▶ [What you have to do]:
Reproduce the data below exactly, beginning with its first line and ending with the line that contains "The width and".

▶ [Available records]:
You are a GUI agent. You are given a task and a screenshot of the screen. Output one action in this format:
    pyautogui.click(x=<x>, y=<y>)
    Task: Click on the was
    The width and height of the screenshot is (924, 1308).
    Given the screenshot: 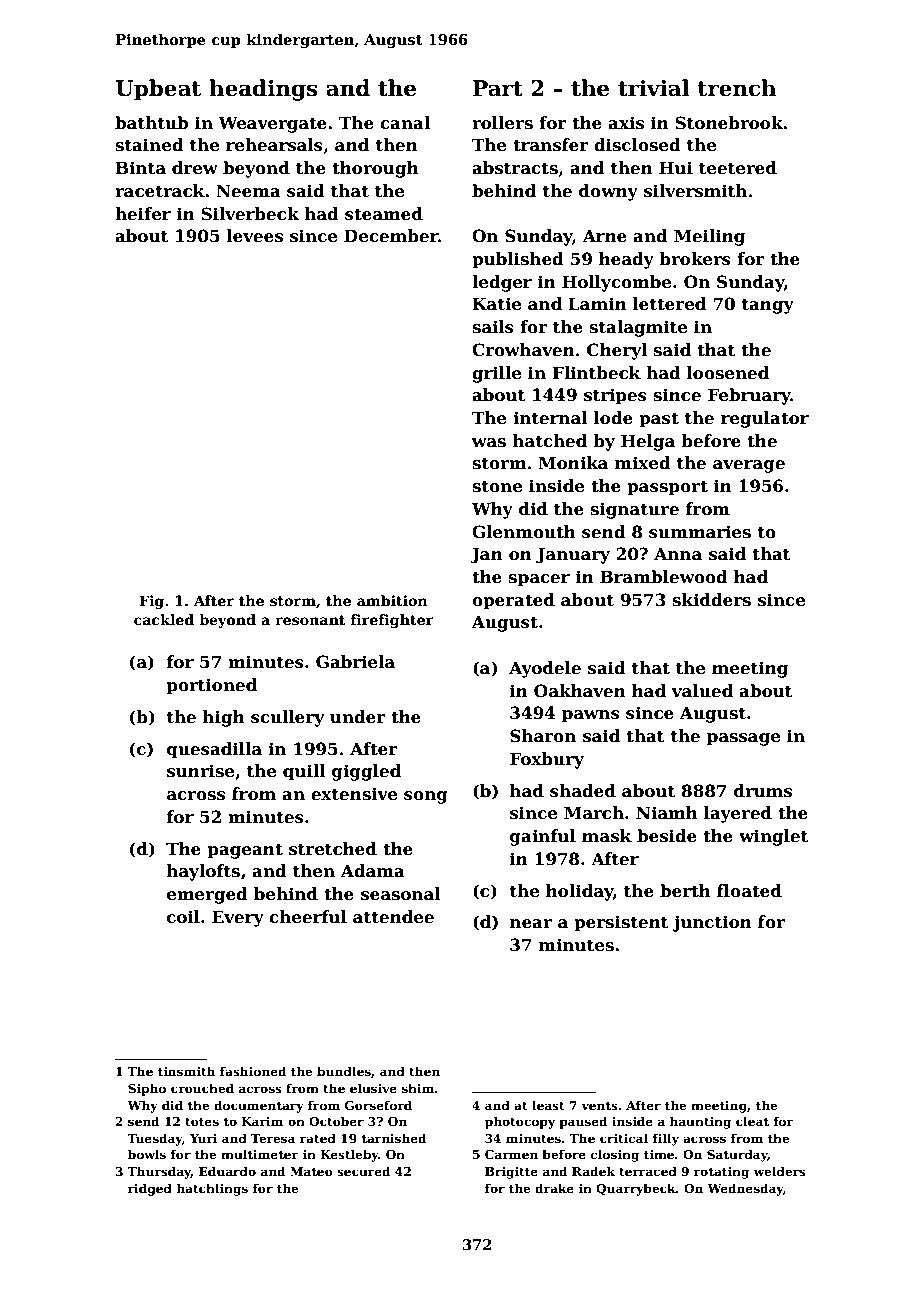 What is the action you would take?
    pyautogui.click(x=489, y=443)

▶ [Result of this exercise]:
You are a GUI agent. You are given a task and a screenshot of the screen. Output one action in this format:
    pyautogui.click(x=<x>, y=<y>)
    Task: Click on the was
    The width and height of the screenshot is (924, 1308).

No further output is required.